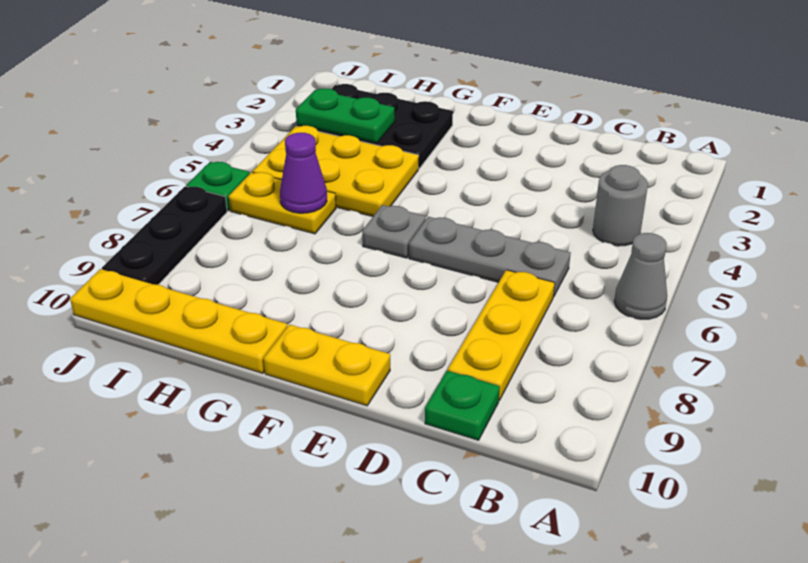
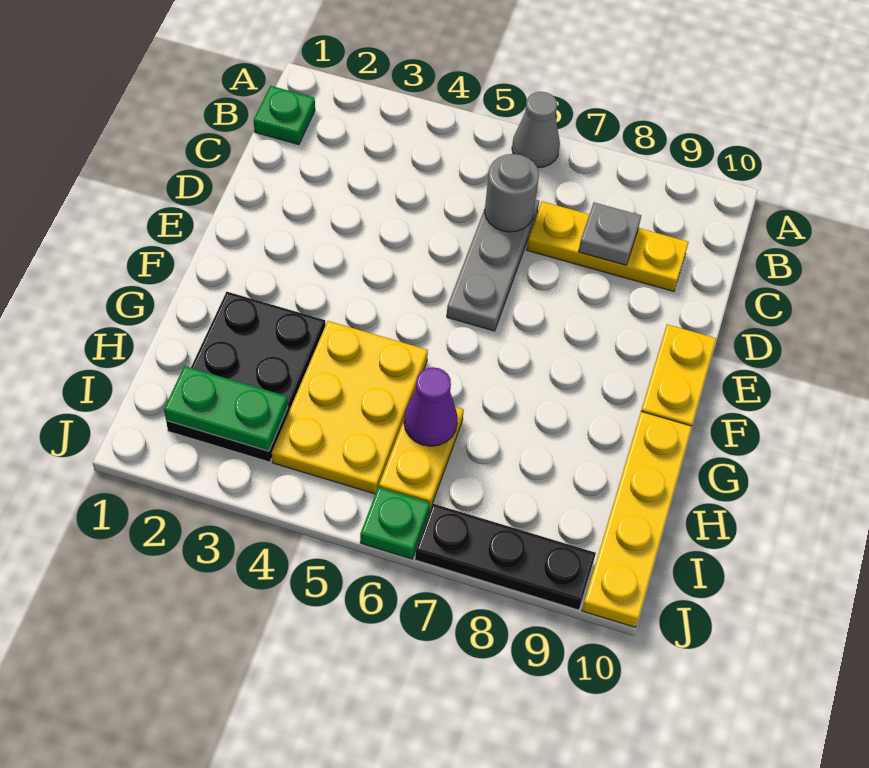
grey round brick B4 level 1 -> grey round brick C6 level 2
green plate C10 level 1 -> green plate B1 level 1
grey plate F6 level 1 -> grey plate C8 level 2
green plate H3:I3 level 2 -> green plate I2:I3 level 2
...
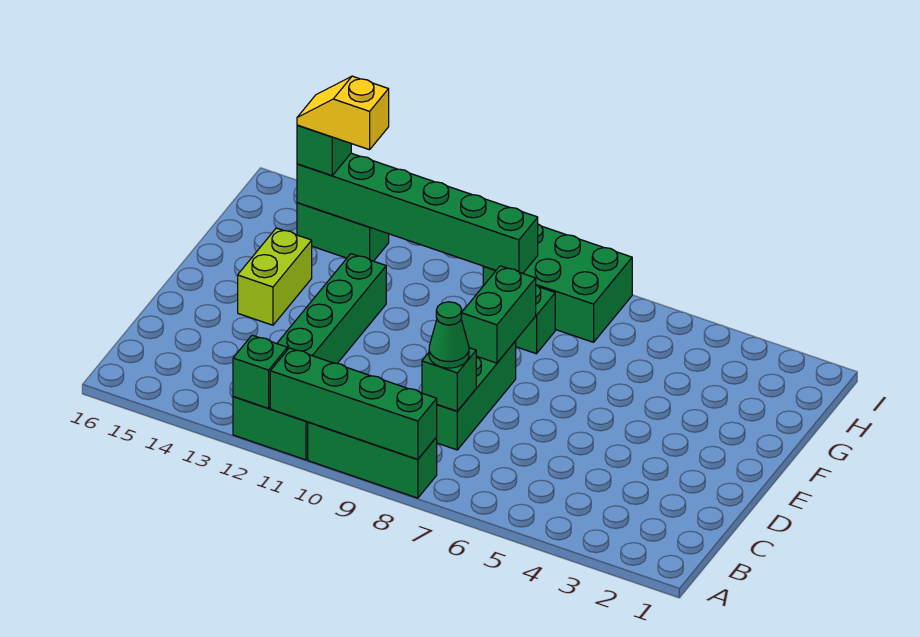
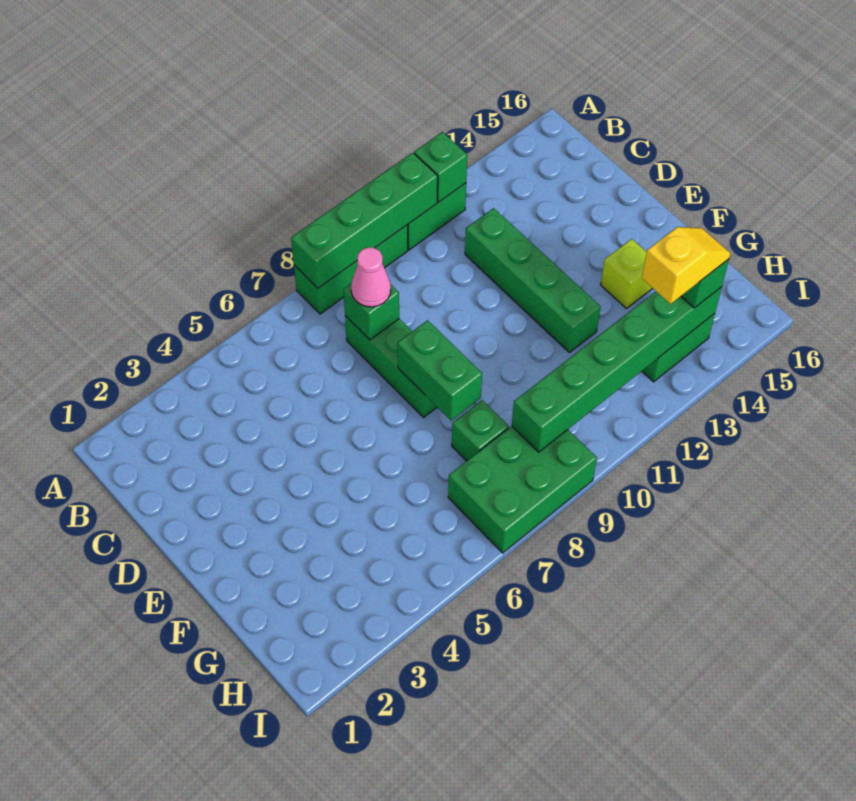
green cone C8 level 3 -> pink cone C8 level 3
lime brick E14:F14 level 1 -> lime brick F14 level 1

> [Work instructions]: Set down again, word for word, the stretch of records from the line with "green cone C8 level 3 -> pink cone C8 level 3" to the line with "lime brick E14:F14", both of those lines included.

> [Task answer]:
green cone C8 level 3 -> pink cone C8 level 3
lime brick E14:F14 level 1 -> lime brick F14 level 1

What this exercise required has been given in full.